PROBLEM TO SOLVE » Format the material as a Markdown table, starting at the line that contains "Former Republic of Yugoslavia (Operation Joint Endeavor)" and ending at the line that contains "From the cell", including both. Use the columns Row and Entry, give each line a row number, and leave out blank lines.

DATA LINES »
----
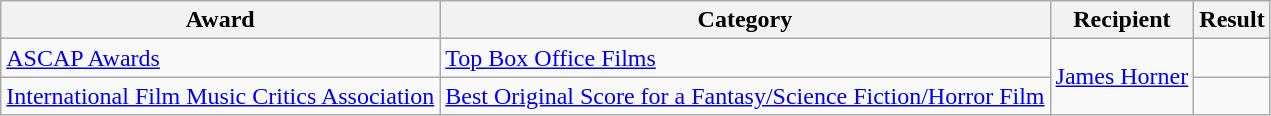
Result [1232, 20]
Top Box Office Films [745, 58]
International Film Music Critics Association [220, 96]
Recipient [1122, 20]
Best Original Score for a Fantasy/Science Fiction/Horror Film [745, 96]
Category [745, 20]
Award [220, 20]
James Horner [1122, 77]
ASCAP Awards [220, 58]
Find where the given text appears and provide that cell's center as (X, Y) coordinate. 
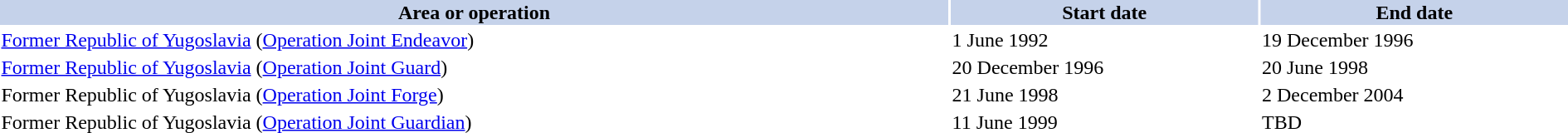
Former Republic of Yugoslavia (Operation Joint Endeavor) (475, 40)
21 June 1998 (1104, 95)
1 June 1992 (1104, 40)
Former Republic of Yugoslavia (Operation Joint Forge) (475, 95)
End date (1415, 12)
20 December 1996 (1104, 67)
Area or operation (475, 12)
Start date (1104, 12)
19 December 1996 (1415, 40)
20 June 1998 (1415, 67)
2 December 2004 (1415, 95)
Former Republic of Yugoslavia (Operation Joint Guard) (475, 67)
From the cell containing the given text, extract its center point as [X, Y] coordinate. 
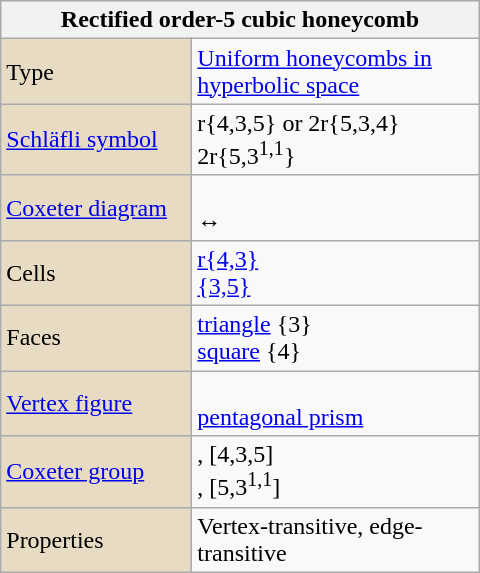
Vertex figure [96, 404]
Faces [96, 338]
r{4,3,5} or 2r{5,3,4}2r{5,31,1} [336, 140]
Coxeter diagram [96, 208]
↔ [336, 208]
Rectified order-5 cubic honeycomb [240, 20]
Properties [96, 540]
Cells [96, 272]
Vertex-transitive, edge-transitive [336, 540]
Type [96, 72]
, [4,3,5], [5,31,1] [336, 472]
triangle {3}square {4} [336, 338]
pentagonal prism [336, 404]
r{4,3} {3,5} [336, 272]
Uniform honeycombs in hyperbolic space [336, 72]
Coxeter group [96, 472]
Schläfli symbol [96, 140]
For the text-containing cell, return its midpoint in (X, Y) coordinate format. 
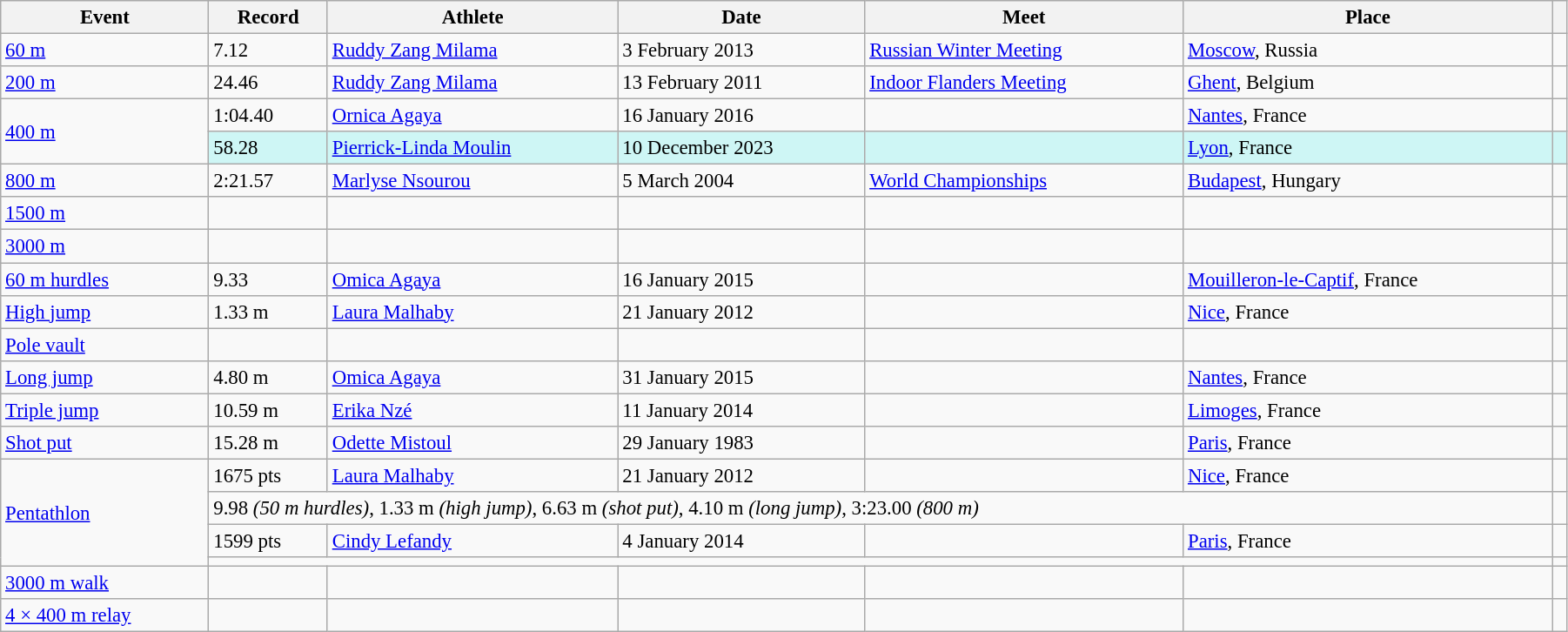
----
RESULT OF THE EXERCISE »
| Row | Entry |
|---|---|
| 1 | Former Republic of Yugoslavia (Operation Joint Endeavor) (475, 40) |
| 2 | 21 June 1998 (1104, 95) |
| 3 | 1 June 1992 (1104, 40) |
| 4 | Former Republic of Yugoslavia (Operation Joint Forge) (475, 95) |
| 5 | End date (1415, 12) |
| 6 | 20 December 1996 (1104, 67) |
| 7 | Area or operation (475, 12) |
| 8 | Start date (1104, 12) |
| 9 | 19 December 1996 (1415, 40) |
| 10 | 20 June 1998 (1415, 67) |
| 11 | 2 December 2004 (1415, 95) |
| 12 | Former Republic of Yugoslavia (Operation Joint Guard) (475, 67) |
| 13 | From the cell containing the given text, extract its center point as [X, Y] coordinate.  |